● How to complete this task: Using the records below, count the lines containing "Brille" and give only the total.

[Object change descriptions]

Content starts

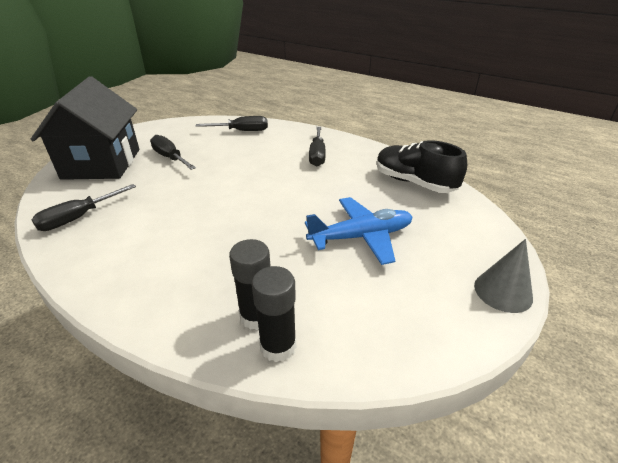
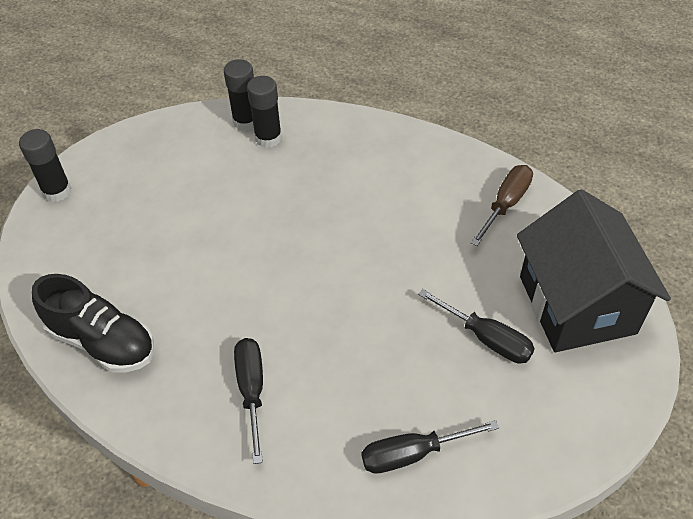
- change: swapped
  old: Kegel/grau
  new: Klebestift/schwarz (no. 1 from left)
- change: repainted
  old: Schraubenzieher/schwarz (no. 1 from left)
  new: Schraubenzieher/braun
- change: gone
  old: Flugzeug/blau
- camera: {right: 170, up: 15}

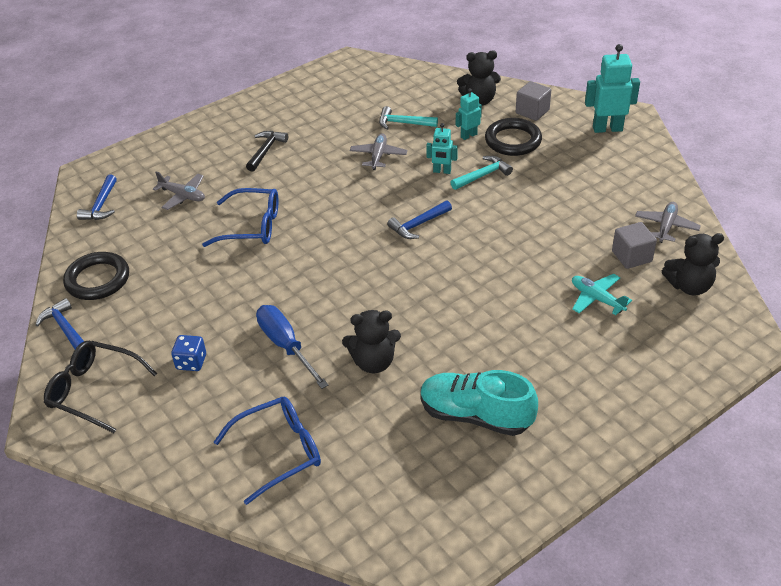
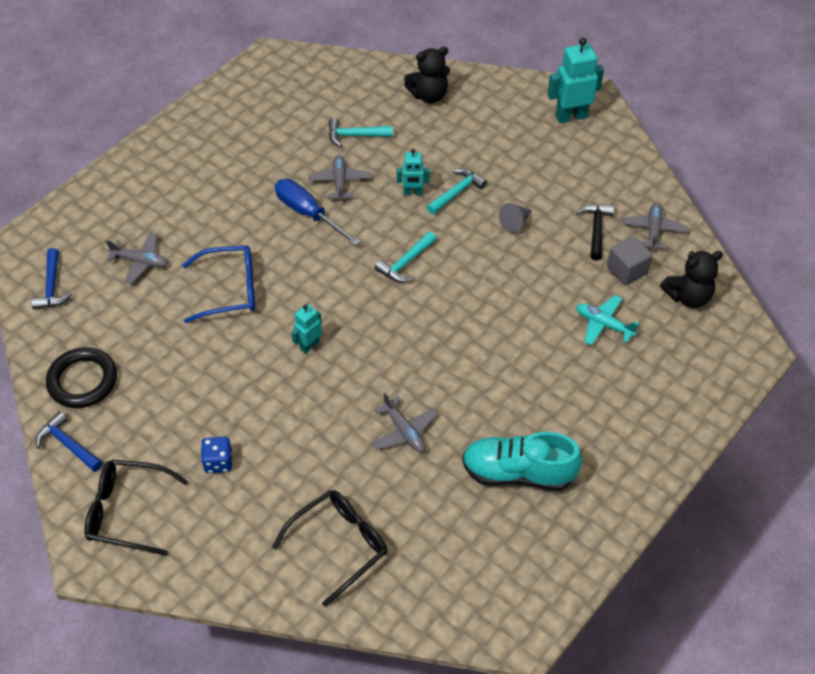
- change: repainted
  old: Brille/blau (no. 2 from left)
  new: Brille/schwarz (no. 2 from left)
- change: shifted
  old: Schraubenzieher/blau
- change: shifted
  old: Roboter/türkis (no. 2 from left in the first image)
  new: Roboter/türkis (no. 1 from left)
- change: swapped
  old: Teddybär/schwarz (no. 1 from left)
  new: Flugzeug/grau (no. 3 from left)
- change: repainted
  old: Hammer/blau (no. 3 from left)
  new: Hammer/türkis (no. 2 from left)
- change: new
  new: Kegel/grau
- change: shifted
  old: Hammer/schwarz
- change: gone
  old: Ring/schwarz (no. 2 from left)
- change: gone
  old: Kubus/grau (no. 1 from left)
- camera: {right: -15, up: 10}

Content ends

● Task result: 2